-- Try it --
In your copy, include every record exactly and no pictures.

-- Dataset entries --

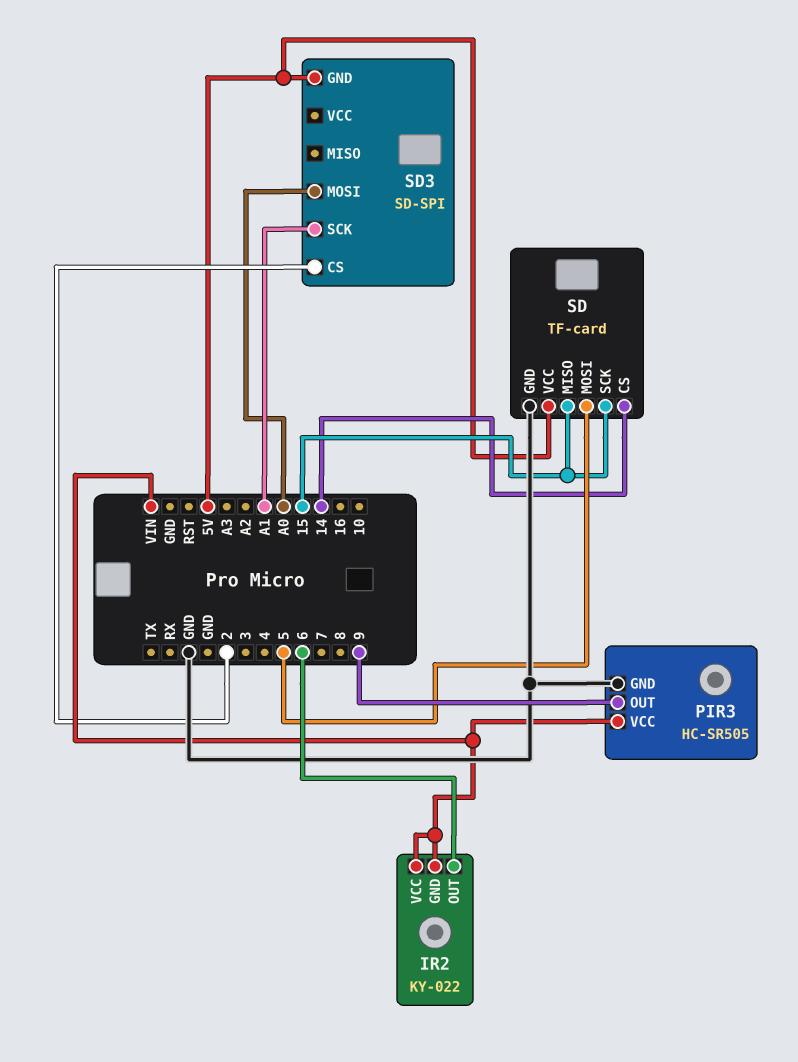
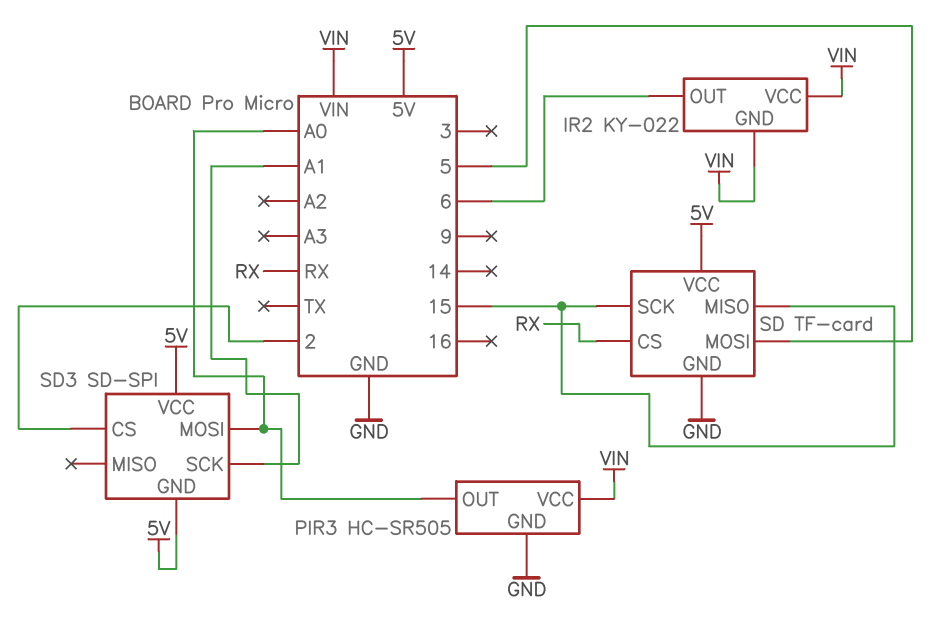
PIR3 pin OUT: 9 -> A0
SD pin CS: 14 -> RX
SD3 pin VCC: none -> 5V

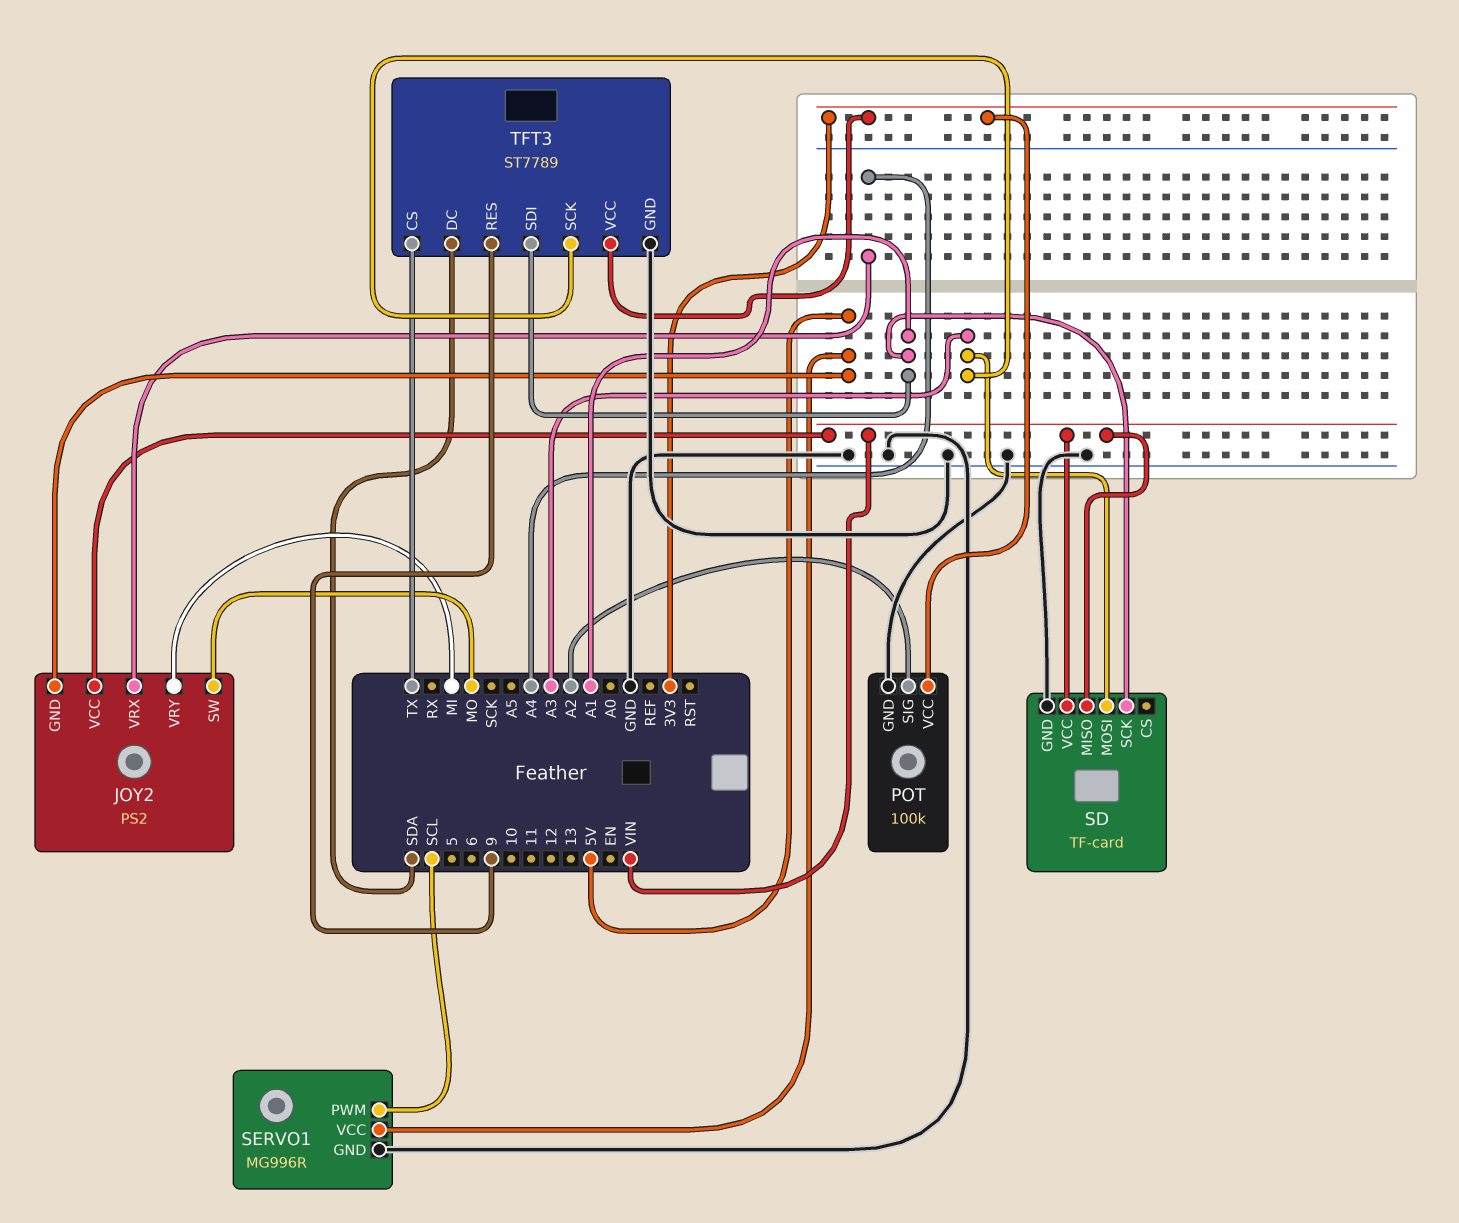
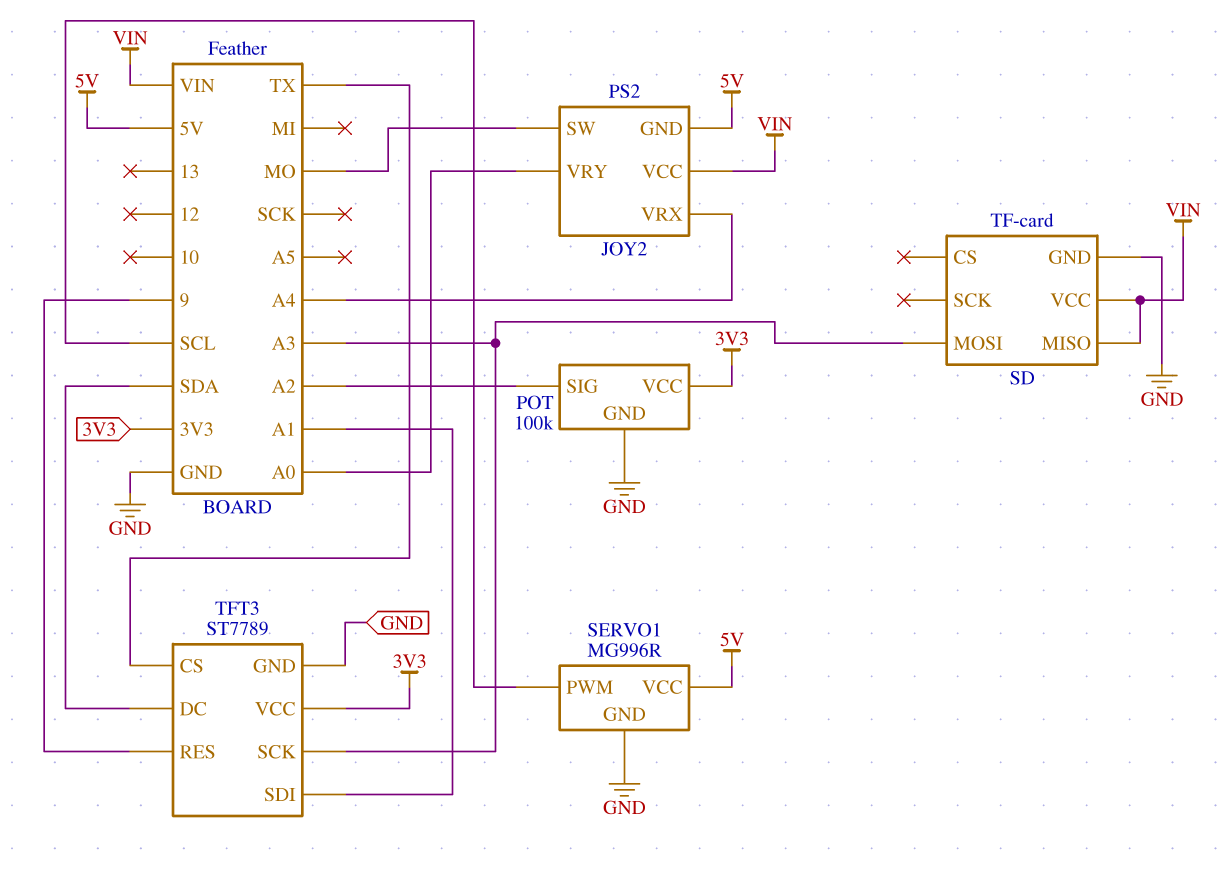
JOY2 pin VRY: MI -> A0
SD pin SCK: A1 -> none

-- Written reply --
PIR3 pin OUT: 9 -> A0
SD pin CS: 14 -> RX
SD3 pin VCC: none -> 5V

JOY2 pin VRY: MI -> A0
SD pin SCK: A1 -> none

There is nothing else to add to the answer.